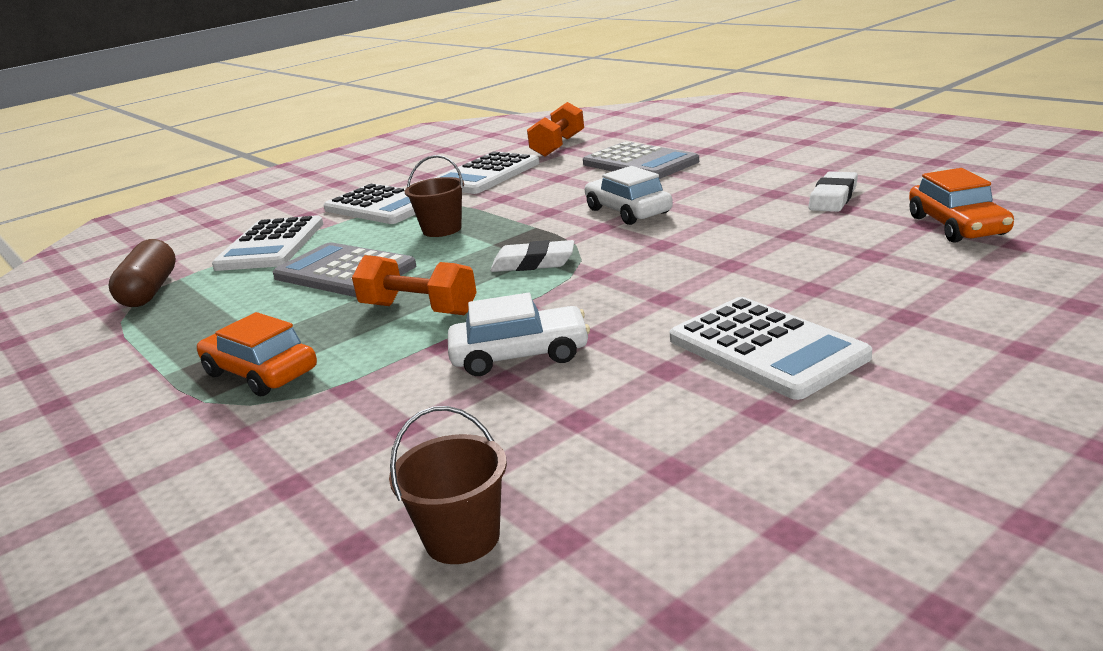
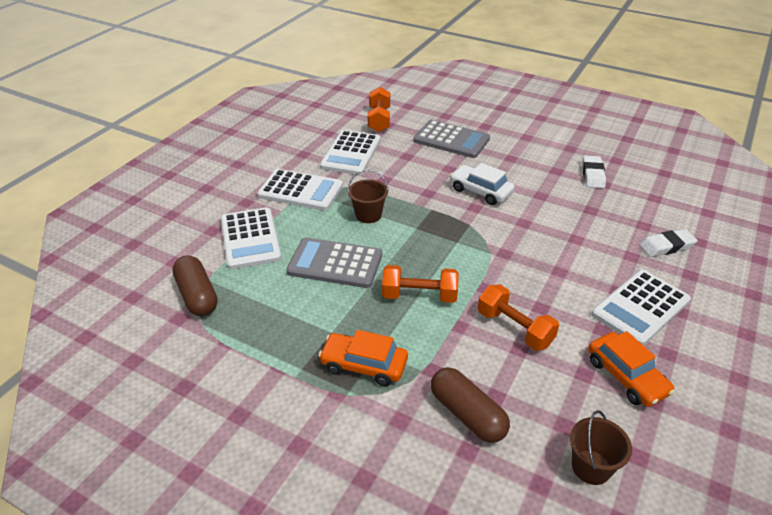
camera: 25 degrees left, 15 degrees up
(338, 442) = (467, 414): none -> brown capsule
(520, 355) = (514, 328): white car -> orange dumbbell
(533, 263) = (458, 245): white eraser -> white eraser (666, 246)
(766, 348) = (640, 307): white calculator -> white calculator turned 105 degrees clockwise
(957, 226) = (671, 198): orange car -> orange car (626, 376)

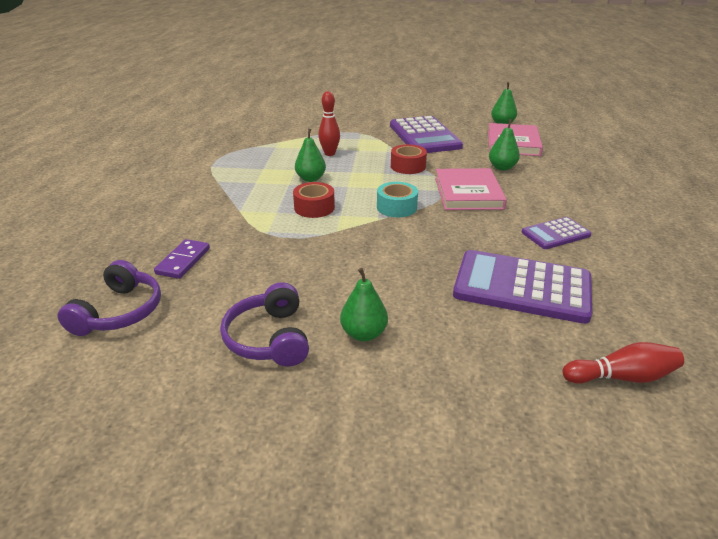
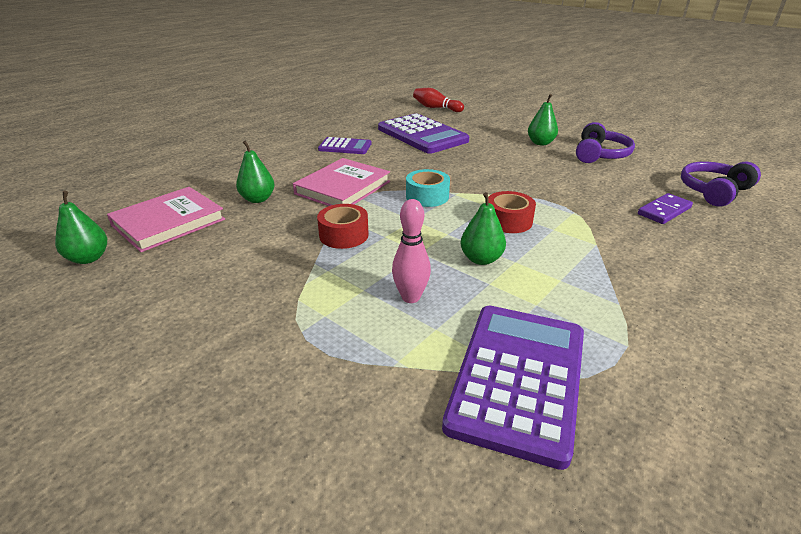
camera: 145 degrees left, 0 degrees up
(329, 153) = (410, 297): red bowling pin -> pink bowling pin
(424, 136) = (231, 278): purple calculator -> purple calculator (518, 378)

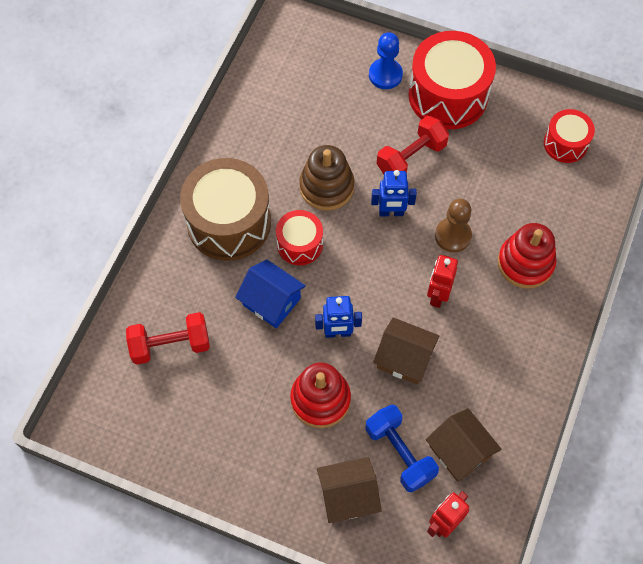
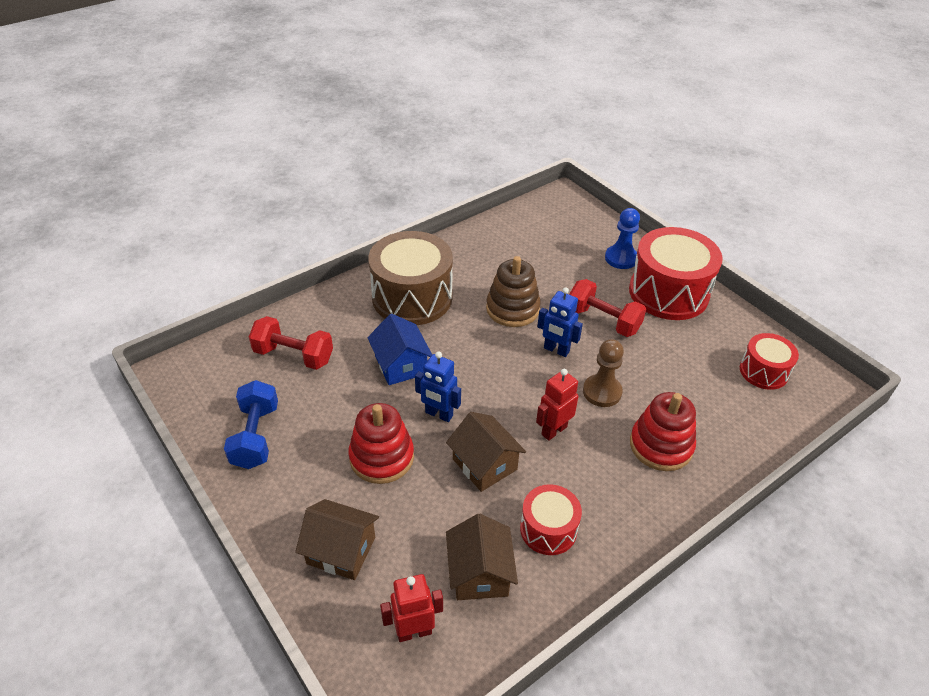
camera: 30 degrees right, 20 degrees down
(300, 244) = (458, 337): red drum -> red drum (548, 529)
(400, 453) = (419, 541): blue dumbbell -> blue dumbbell (256, 436)
(411, 158) = (603, 320): red dumbbell -> red dumbbell turned 45 degrees clockwise

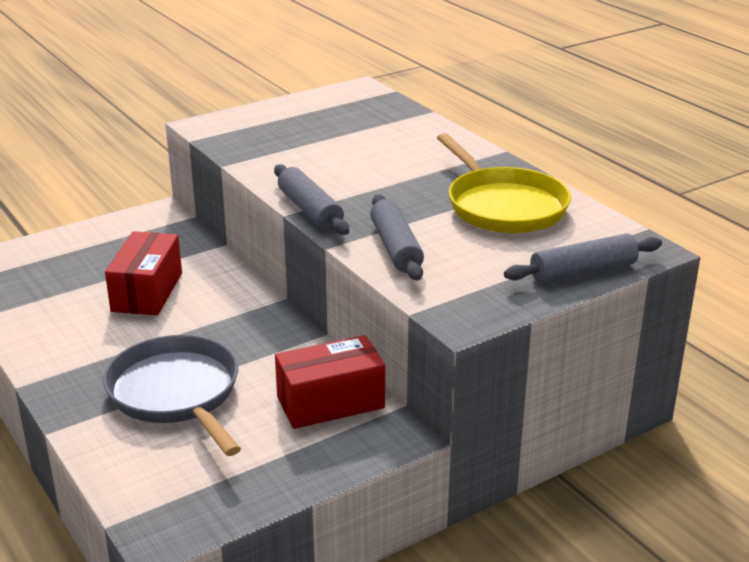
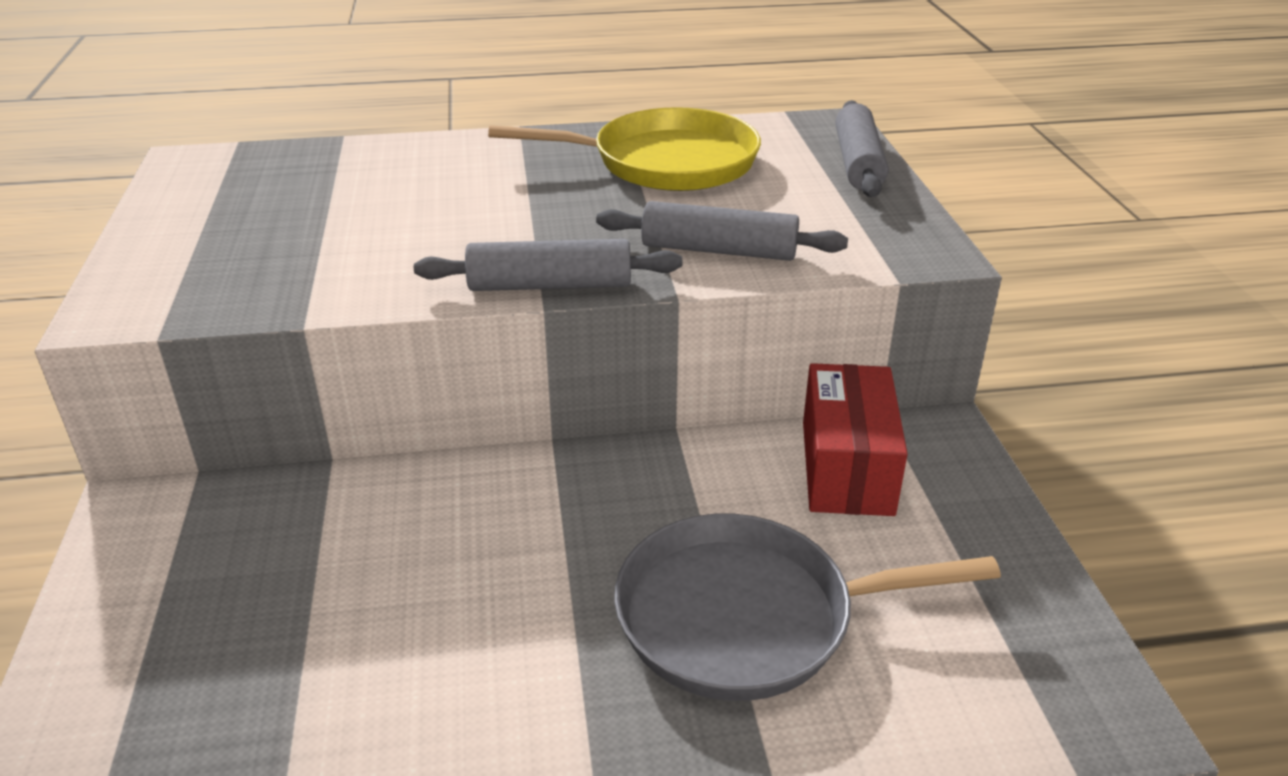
camera: 65 degrees left, 5 degrees up
(147, 292) = (402, 585): red box -> none

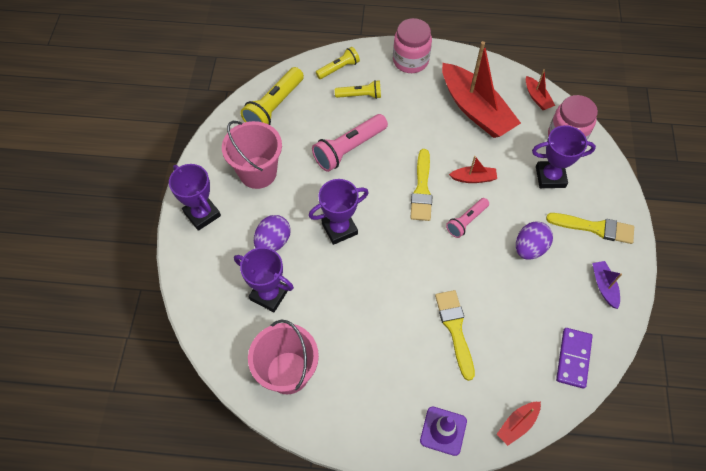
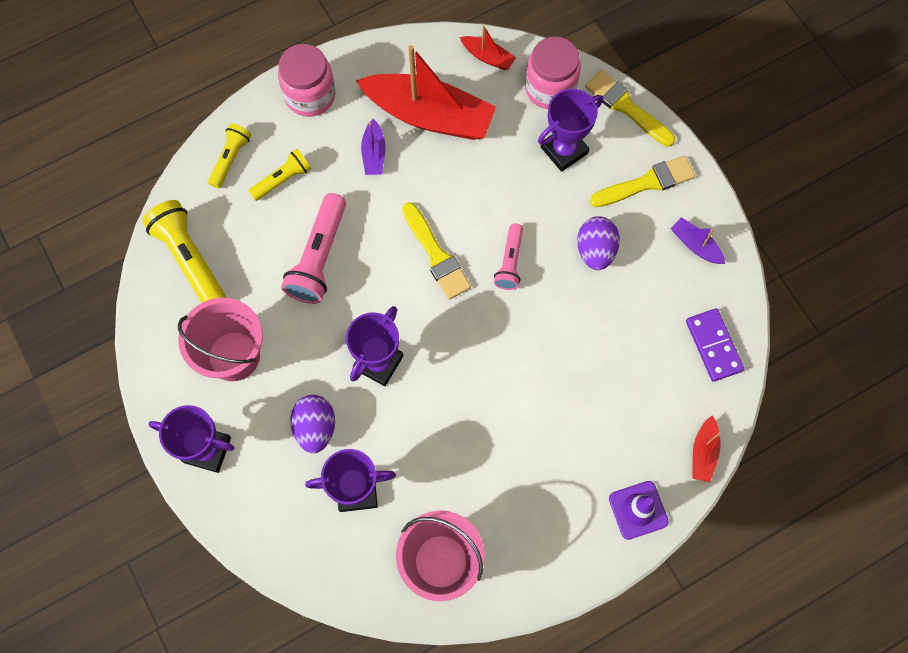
camera: 35 degrees left, 10 degrees up
(274, 106) = (189, 259): yellow flashlight -> yellow flashlight turned 150 degrees clockwise
(425, 112) = (374, 153): none -> purple boat
(455, 329) = (579, 394): yellow brush -> yellow brush (626, 107)
(473, 178) = (483, 205): red boat -> none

> What to produce: Print, with pictures removed, exactly the lines of the records above from the top through the line containing "camera: 145 degrees left, 0 degrees up".

> Exercise output:
camera: 25 degrees left, 15 degrees up
(338, 442) = (467, 414): none -> brown capsule
(520, 355) = (514, 328): white car -> orange dumbbell
(533, 263) = (458, 245): white eraser -> white eraser (666, 246)
(766, 348) = (640, 307): white calculator -> white calculator turned 105 degrees clockwise
(957, 226) = (671, 198): orange car -> orange car (626, 376)

camera: 145 degrees left, 0 degrees up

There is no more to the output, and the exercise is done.